* Assignment *
Go through the records and tally the lines that include the word "green". The answer is that total alone.
+++
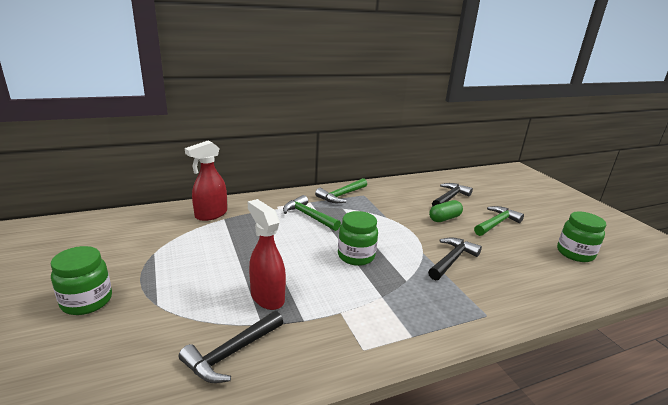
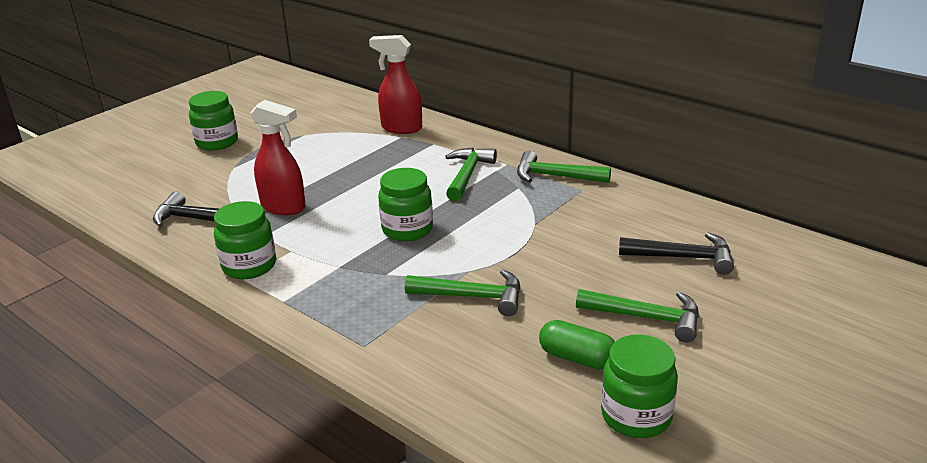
camera: 65 degrees right, 5 degrees up
red spray bottle [248,199,286,310] -> red spray bottle turned 90 degrees clockwise [250,100,306,215]
black hammer [428,237,482,280] -> green hammer [405,269,521,316]
green capsule [429,200,463,222] -> green capsule moved to [539,320,615,369]
none -> green jar [214,201,276,279]

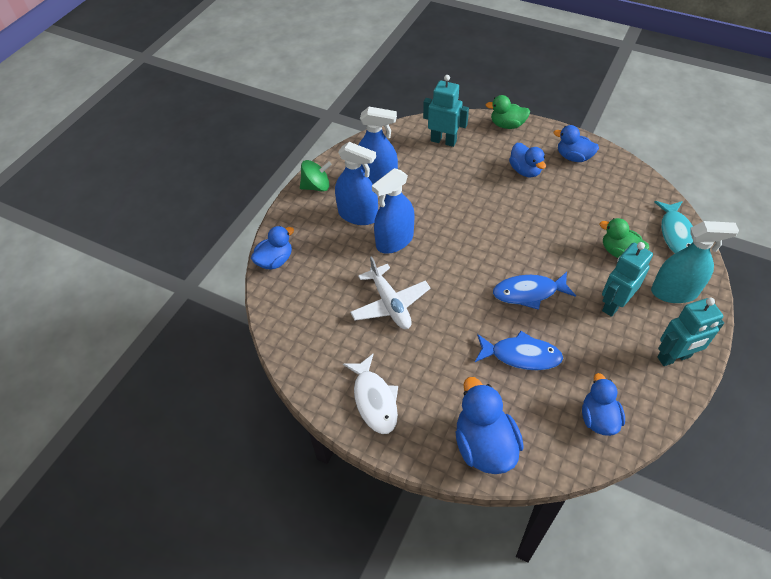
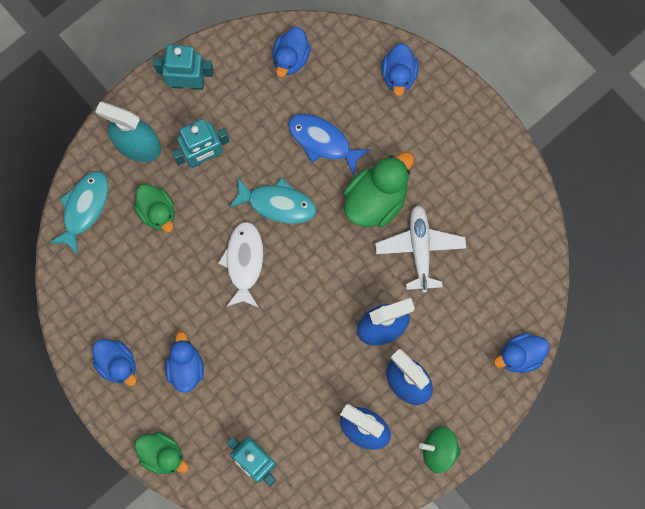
camera: 160 degrees left, 25 degrees up
white fish [343,354,398,434] -> white fish moved to [218,221,264,308]
blue duck [455,377,524,474] -> blue duck [382,43,419,96], size x0.66
blue fish [493,272,576,310] -> turquoise fish [229,177,316,224]
none -> green duck [343,152,414,227]

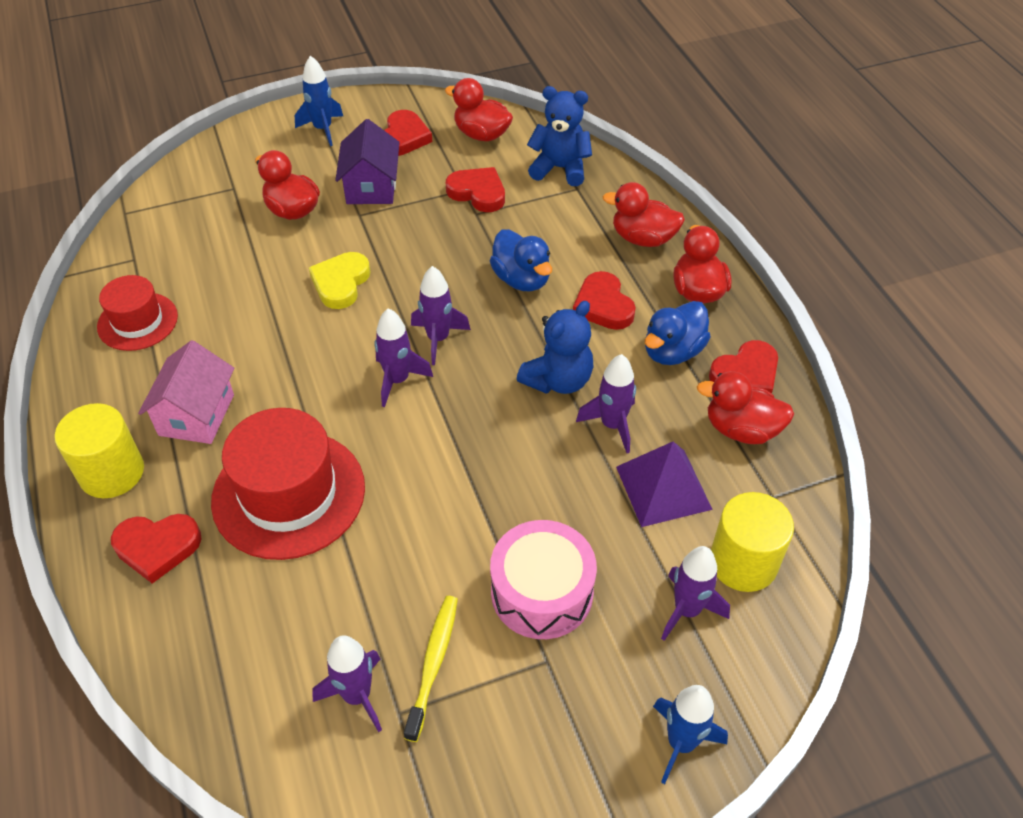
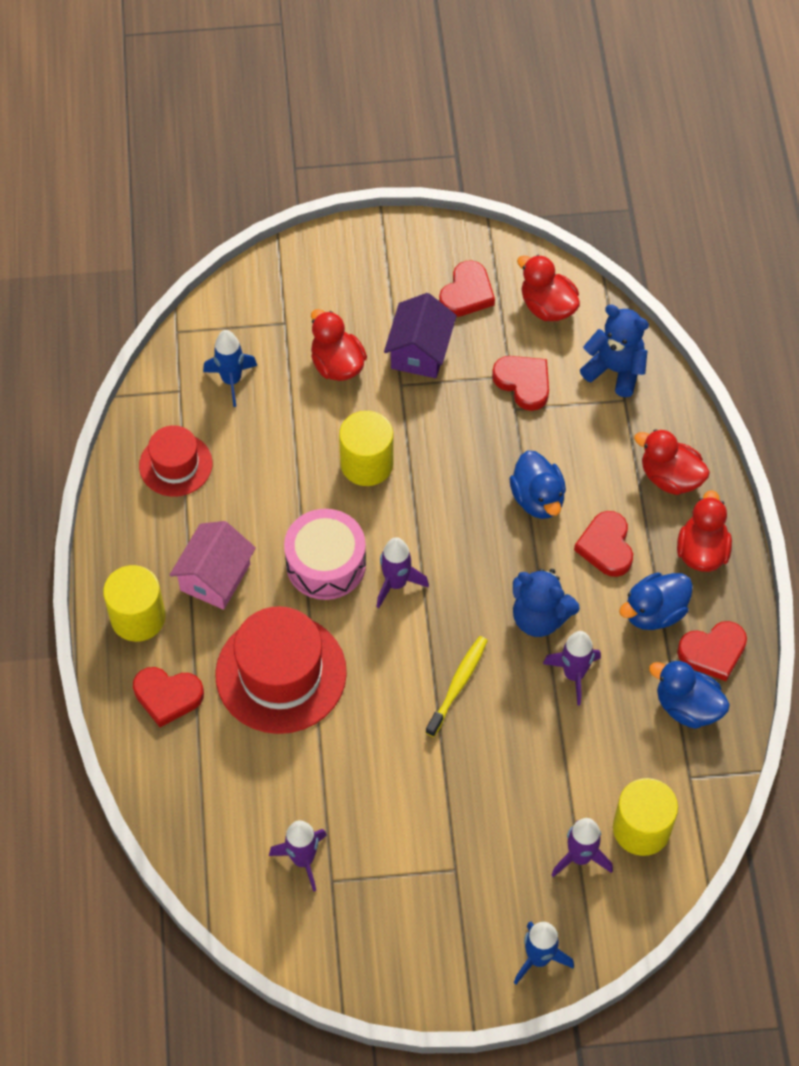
camera: 15 degrees right, 10 degrees up
blue rocket [295,55,343,146] -> blue rocket moved to [203,330,257,407]
yellow heart [309,252,370,309] -> yellow cylinder [339,411,394,486]
yellow toothbrush [404,596,458,742] -> yellow toothbrush moved to [425,636,488,737]
purple rocket [411,266,471,365] -> none
pink drum [490,520,597,639] -> pink drum moved to [284,509,366,600]
blue teddy bear [517,301,594,394] -> blue teddy bear turned 60 degrees clockwise [513,569,580,637]
purple pyramid [616,441,713,527] -> none
red duck [697,371,794,444] -> blue duck [649,660,730,729]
+++
* Output *
4